What you will do –
A word-for-word copy of the listing, free of images, is the expected answer.

Given material –

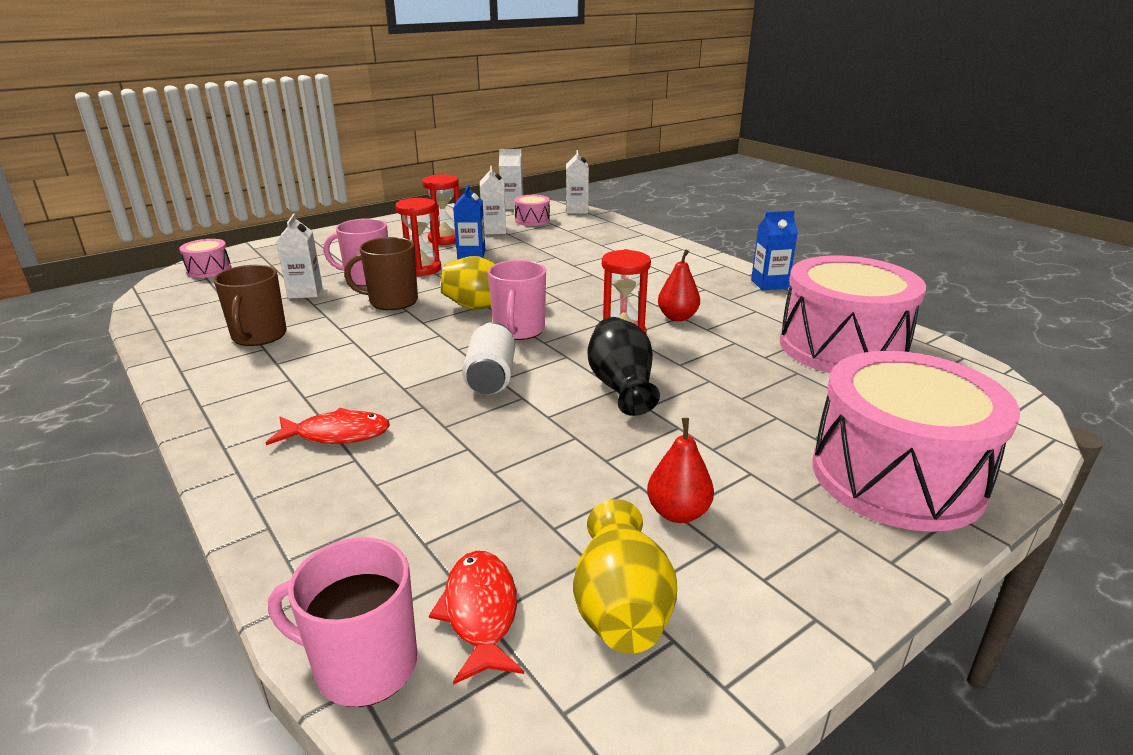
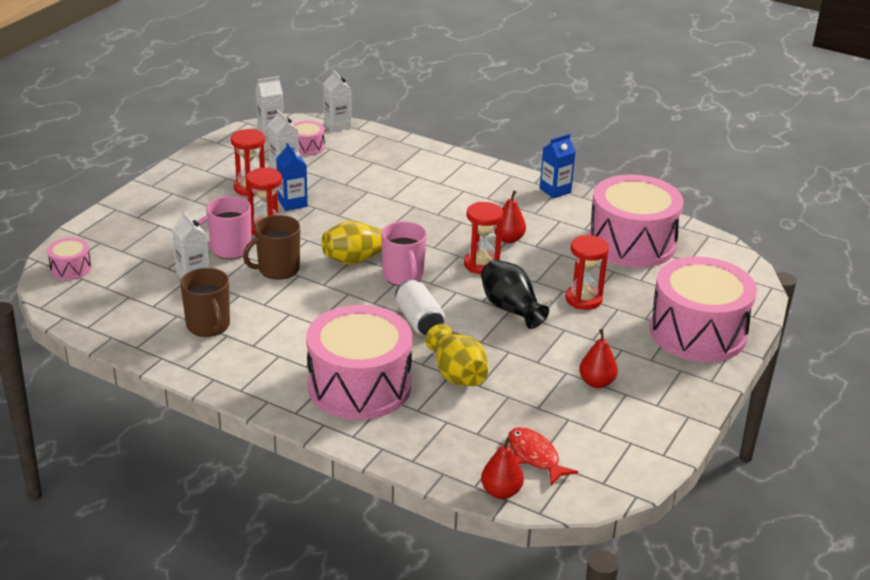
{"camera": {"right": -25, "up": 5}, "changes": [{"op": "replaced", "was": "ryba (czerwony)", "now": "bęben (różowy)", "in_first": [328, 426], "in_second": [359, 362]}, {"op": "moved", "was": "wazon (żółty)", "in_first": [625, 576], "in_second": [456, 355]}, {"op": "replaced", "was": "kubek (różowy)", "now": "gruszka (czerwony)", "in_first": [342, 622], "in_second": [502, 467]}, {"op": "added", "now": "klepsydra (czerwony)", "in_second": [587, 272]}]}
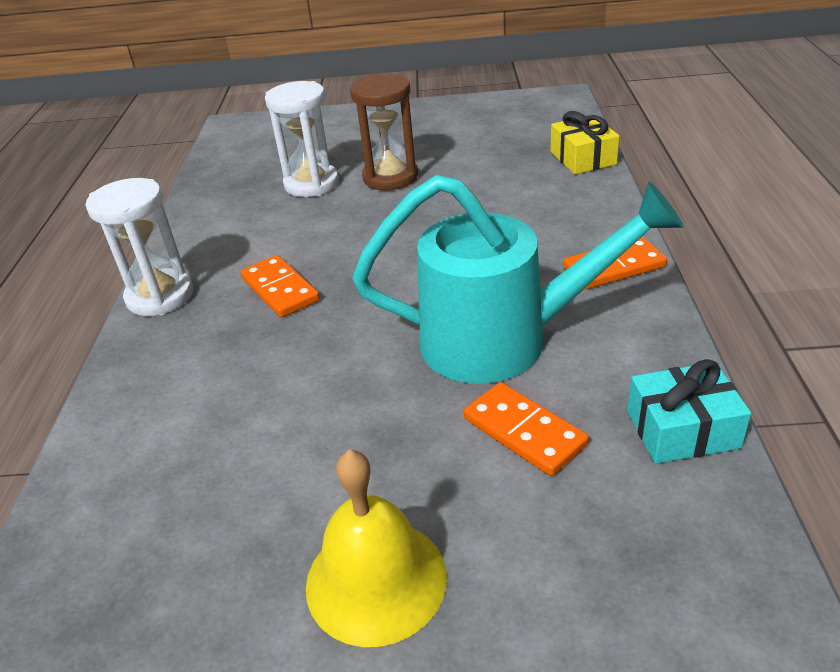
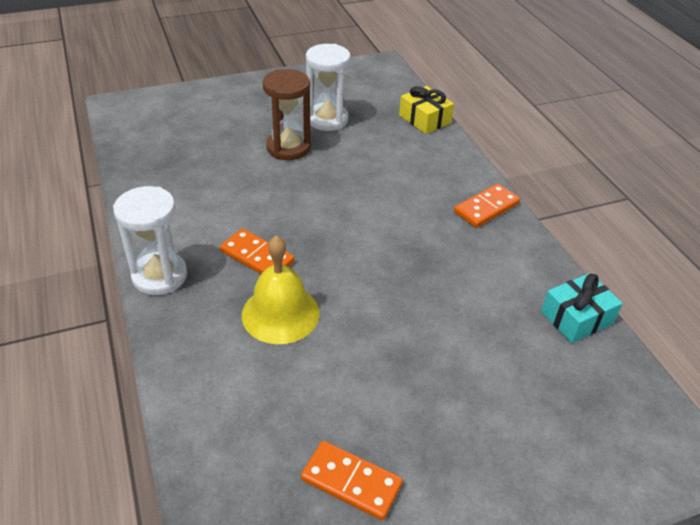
{"camera": {"right": -25, "up": 5}, "changes": [{"op": "moved", "was": "klepsydra (biały)", "in_first": [302, 139], "in_second": [328, 87]}, {"op": "removed", "was": "konewka (turkusowy)", "in_first": [518, 279]}, {"op": "moved", "was": "kostka domina (pomarańczowy)", "in_first": [526, 429], "in_second": [352, 480]}, {"op": "moved", "was": "dzwonek (żółty)", "in_first": [376, 548], "in_second": [281, 290]}]}
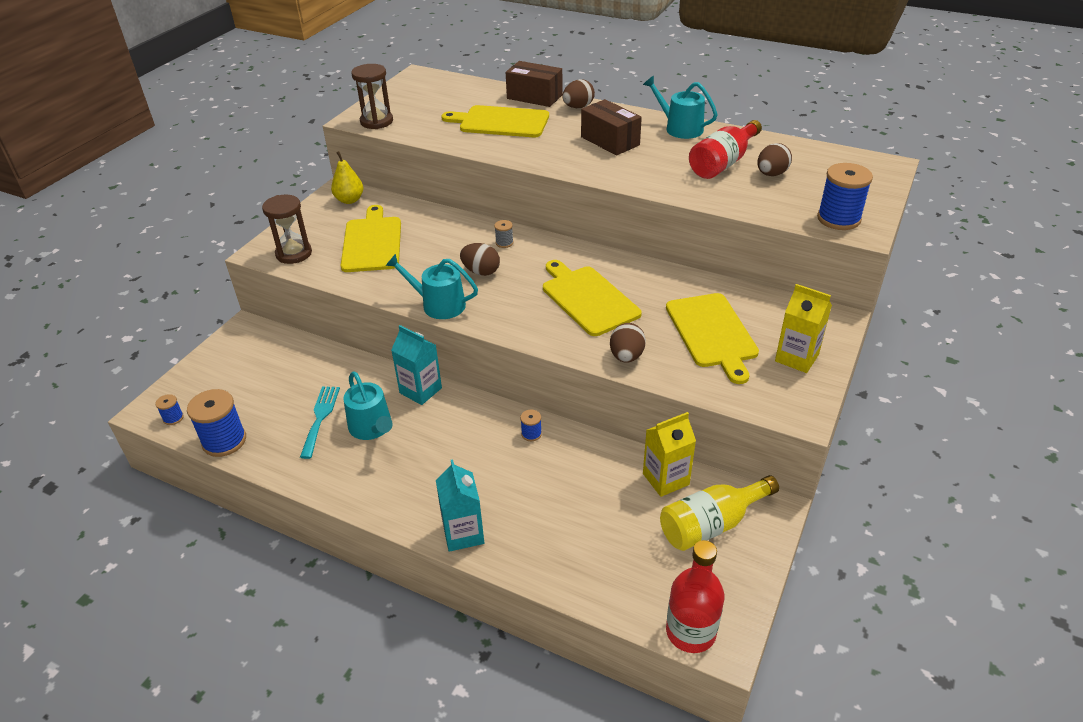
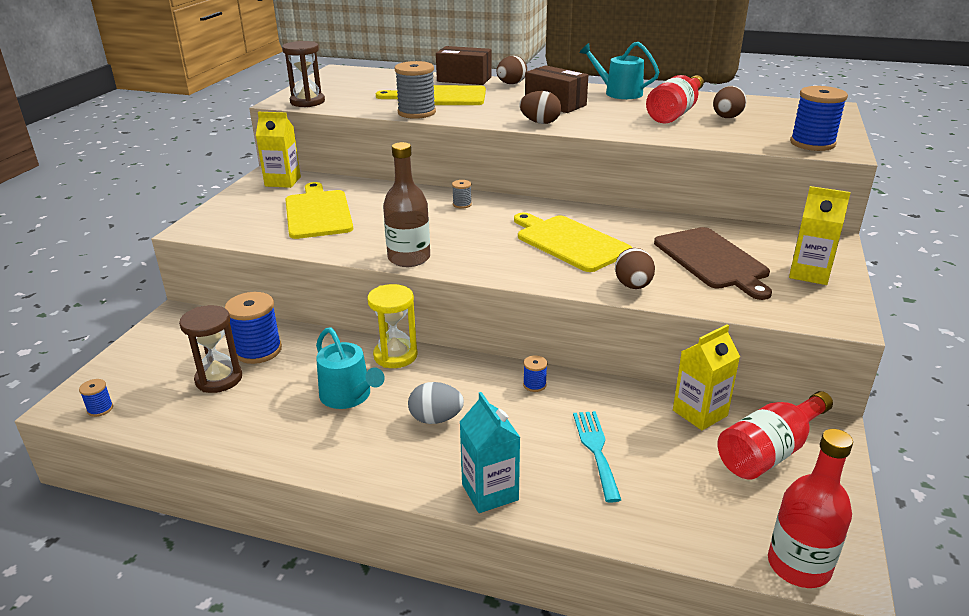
{"camera": {"right": -10, "up": -10}, "changes": [{"op": "replaced", "was": "gruszka (żółty)", "now": "karton mleka (żółty)", "in_first": [347, 177], "in_second": [278, 150]}, {"op": "moved", "was": "klepsydra (brązowy)", "in_first": [287, 229], "in_second": [210, 349]}, {"op": "moved", "was": "jajko (brązowy)", "in_first": [480, 259], "in_second": [540, 107]}, {"op": "replaced", "was": "konewka (turkusowy)", "now": "butelka (brązowy)", "in_first": [432, 286], "in_second": [406, 204]}, {"op": "recoloured", "was": "deska do krojenia (żółty)", "now": "deska do krojenia (brązowy)", "in_first": [712, 338], "in_second": [713, 263]}, {"op": "replaced", "was": "karton mleka (turkusowy)", "now": "klepsydra (żółty)", "in_first": [416, 365], "in_second": [392, 326]}, {"op": "moved", "was": "widelec (turkusowy)", "in_first": [320, 423], "in_second": [597, 457]}, {"op": "moved", "was": "szpulka (niebieski)", "in_first": [216, 423], "in_second": [253, 328]}, {"op": "recoloured", "was": "butelka (żółty)", "now": "butelka (czerwony)", "in_first": [719, 513], "in_second": [775, 435]}, {"op": "added", "now": "szpulka (szary)", "in_second": [415, 90]}, {"op": "added", "now": "jajko (szary)", "in_second": [436, 403]}]}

Solution for this exercise –
{"camera": {"right": -25, "up": 5}, "changes": [{"op": "replaced", "was": "ryba (czerwony)", "now": "bęben (różowy)", "in_first": [328, 426], "in_second": [359, 362]}, {"op": "moved", "was": "wazon (żółty)", "in_first": [625, 576], "in_second": [456, 355]}, {"op": "replaced", "was": "kubek (różowy)", "now": "gruszka (czerwony)", "in_first": [342, 622], "in_second": [502, 467]}, {"op": "added", "now": "klepsydra (czerwony)", "in_second": [587, 272]}]}
{"camera": {"right": -25, "up": 5}, "changes": [{"op": "moved", "was": "klepsydra (biały)", "in_first": [302, 139], "in_second": [328, 87]}, {"op": "removed", "was": "konewka (turkusowy)", "in_first": [518, 279]}, {"op": "moved", "was": "kostka domina (pomarańczowy)", "in_first": [526, 429], "in_second": [352, 480]}, {"op": "moved", "was": "dzwonek (żółty)", "in_first": [376, 548], "in_second": [281, 290]}]}
{"camera": {"right": -10, "up": -10}, "changes": [{"op": "replaced", "was": "gruszka (żółty)", "now": "karton mleka (żółty)", "in_first": [347, 177], "in_second": [278, 150]}, {"op": "moved", "was": "klepsydra (brązowy)", "in_first": [287, 229], "in_second": [210, 349]}, {"op": "moved", "was": "jajko (brązowy)", "in_first": [480, 259], "in_second": [540, 107]}, {"op": "replaced", "was": "konewka (turkusowy)", "now": "butelka (brązowy)", "in_first": [432, 286], "in_second": [406, 204]}, {"op": "recoloured", "was": "deska do krojenia (żółty)", "now": "deska do krojenia (brązowy)", "in_first": [712, 338], "in_second": [713, 263]}, {"op": "replaced", "was": "karton mleka (turkusowy)", "now": "klepsydra (żółty)", "in_first": [416, 365], "in_second": [392, 326]}, {"op": "moved", "was": "widelec (turkusowy)", "in_first": [320, 423], "in_second": [597, 457]}, {"op": "moved", "was": "szpulka (niebieski)", "in_first": [216, 423], "in_second": [253, 328]}, {"op": "recoloured", "was": "butelka (żółty)", "now": "butelka (czerwony)", "in_first": [719, 513], "in_second": [775, 435]}, {"op": "added", "now": "szpulka (szary)", "in_second": [415, 90]}, {"op": "added", "now": "jajko (szary)", "in_second": [436, 403]}]}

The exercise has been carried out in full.